[Image sets with object changes]
════════

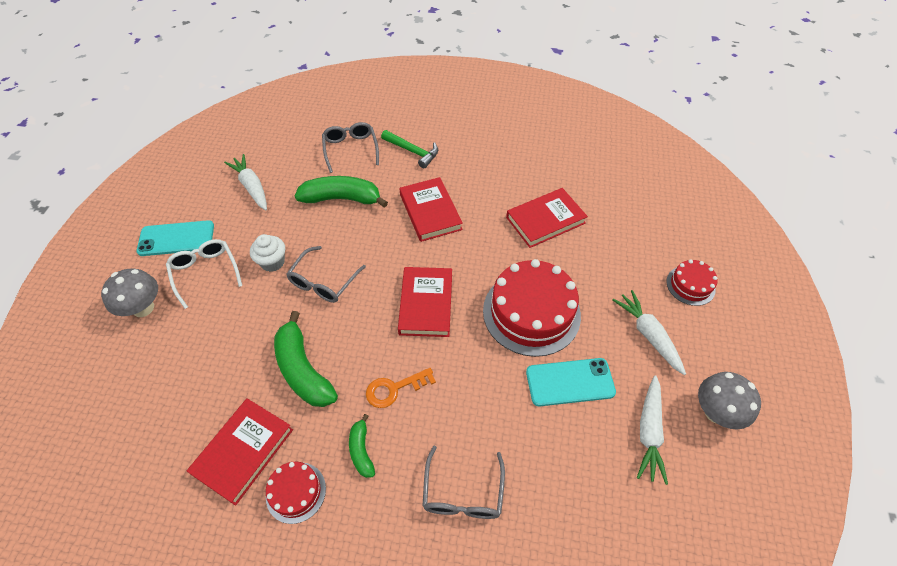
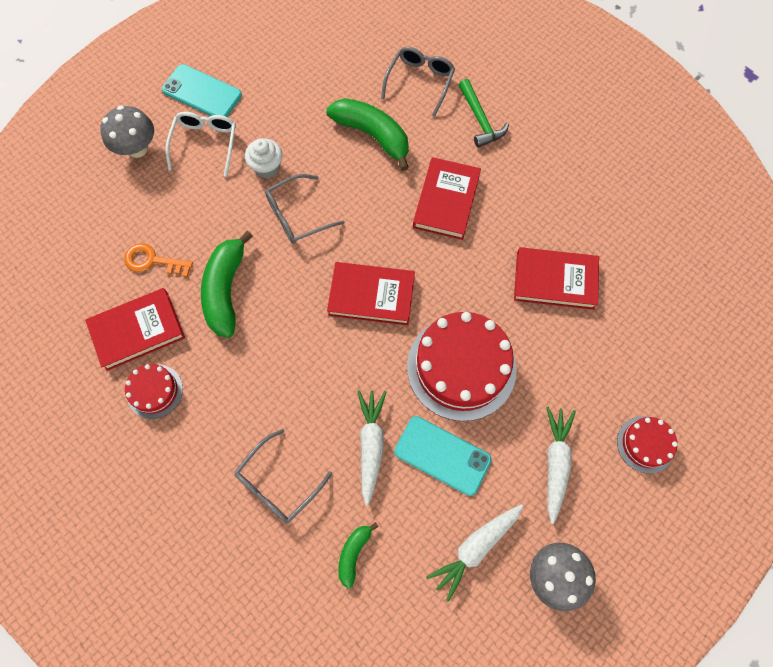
camera: 35 degrees right, 15 degrees up
white carrot [224,154,267,210] -> white carrot moved to [357,390,386,506]
green banana [349,414,375,478] -> green banana moved to [338,522,378,589]
orange key [366,368,436,408] -> orange key moved to [124,243,193,277]
red book [398,267,452,337] -> red book turned 60 degrees clockwise [327,262,415,325]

════════

▶ WHAT TO WORK ON:
Images are to be left out when the records above are written out again exactly.

▶ THE COMPLETED TASK:
camera: 35 degrees right, 15 degrees up
white carrot [224,154,267,210] -> white carrot moved to [357,390,386,506]
green banana [349,414,375,478] -> green banana moved to [338,522,378,589]
orange key [366,368,436,408] -> orange key moved to [124,243,193,277]
red book [398,267,452,337] -> red book turned 60 degrees clockwise [327,262,415,325]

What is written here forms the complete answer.